# [SUPPLIED ENTRIES]
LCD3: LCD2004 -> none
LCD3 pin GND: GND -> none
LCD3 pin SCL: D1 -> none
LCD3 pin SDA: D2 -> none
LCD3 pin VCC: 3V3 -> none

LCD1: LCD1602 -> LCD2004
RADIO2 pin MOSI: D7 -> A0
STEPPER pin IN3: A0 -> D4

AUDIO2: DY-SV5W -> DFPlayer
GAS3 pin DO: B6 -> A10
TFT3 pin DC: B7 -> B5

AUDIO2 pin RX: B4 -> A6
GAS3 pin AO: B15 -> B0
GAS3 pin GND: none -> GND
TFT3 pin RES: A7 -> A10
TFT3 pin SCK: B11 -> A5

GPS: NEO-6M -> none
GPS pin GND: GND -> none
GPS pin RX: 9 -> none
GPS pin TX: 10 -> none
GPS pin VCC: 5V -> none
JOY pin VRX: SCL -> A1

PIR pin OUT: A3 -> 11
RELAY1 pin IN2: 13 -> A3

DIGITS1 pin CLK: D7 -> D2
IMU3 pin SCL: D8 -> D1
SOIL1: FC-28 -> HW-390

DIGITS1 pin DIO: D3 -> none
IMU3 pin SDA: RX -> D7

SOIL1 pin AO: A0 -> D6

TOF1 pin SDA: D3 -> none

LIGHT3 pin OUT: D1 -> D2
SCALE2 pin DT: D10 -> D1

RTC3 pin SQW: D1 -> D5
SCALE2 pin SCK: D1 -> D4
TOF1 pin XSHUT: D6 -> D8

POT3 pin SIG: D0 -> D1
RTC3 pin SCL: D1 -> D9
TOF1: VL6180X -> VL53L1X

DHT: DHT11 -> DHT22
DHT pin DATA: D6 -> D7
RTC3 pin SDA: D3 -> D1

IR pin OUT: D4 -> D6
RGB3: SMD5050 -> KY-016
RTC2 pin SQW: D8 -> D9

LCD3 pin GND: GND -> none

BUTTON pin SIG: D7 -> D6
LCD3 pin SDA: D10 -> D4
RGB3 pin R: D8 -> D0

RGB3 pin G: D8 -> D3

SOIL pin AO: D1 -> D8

# [TASK PROMPT]
Output must consist only of the listing's lines from the first through the line with "DHT: DHT11 -> DHT22", reproduced word for word.

# [RESPONSE TO THIS TASK]
LCD3: LCD2004 -> none
LCD3 pin GND: GND -> none
LCD3 pin SCL: D1 -> none
LCD3 pin SDA: D2 -> none
LCD3 pin VCC: 3V3 -> none

LCD1: LCD1602 -> LCD2004
RADIO2 pin MOSI: D7 -> A0
STEPPER pin IN3: A0 -> D4

AUDIO2: DY-SV5W -> DFPlayer
GAS3 pin DO: B6 -> A10
TFT3 pin DC: B7 -> B5

AUDIO2 pin RX: B4 -> A6
GAS3 pin AO: B15 -> B0
GAS3 pin GND: none -> GND
TFT3 pin RES: A7 -> A10
TFT3 pin SCK: B11 -> A5

GPS: NEO-6M -> none
GPS pin GND: GND -> none
GPS pin RX: 9 -> none
GPS pin TX: 10 -> none
GPS pin VCC: 5V -> none
JOY pin VRX: SCL -> A1

PIR pin OUT: A3 -> 11
RELAY1 pin IN2: 13 -> A3

DIGITS1 pin CLK: D7 -> D2
IMU3 pin SCL: D8 -> D1
SOIL1: FC-28 -> HW-390

DIGITS1 pin DIO: D3 -> none
IMU3 pin SDA: RX -> D7

SOIL1 pin AO: A0 -> D6

TOF1 pin SDA: D3 -> none

LIGHT3 pin OUT: D1 -> D2
SCALE2 pin DT: D10 -> D1

RTC3 pin SQW: D1 -> D5
SCALE2 pin SCK: D1 -> D4
TOF1 pin XSHUT: D6 -> D8

POT3 pin SIG: D0 -> D1
RTC3 pin SCL: D1 -> D9
TOF1: VL6180X -> VL53L1X

DHT: DHT11 -> DHT22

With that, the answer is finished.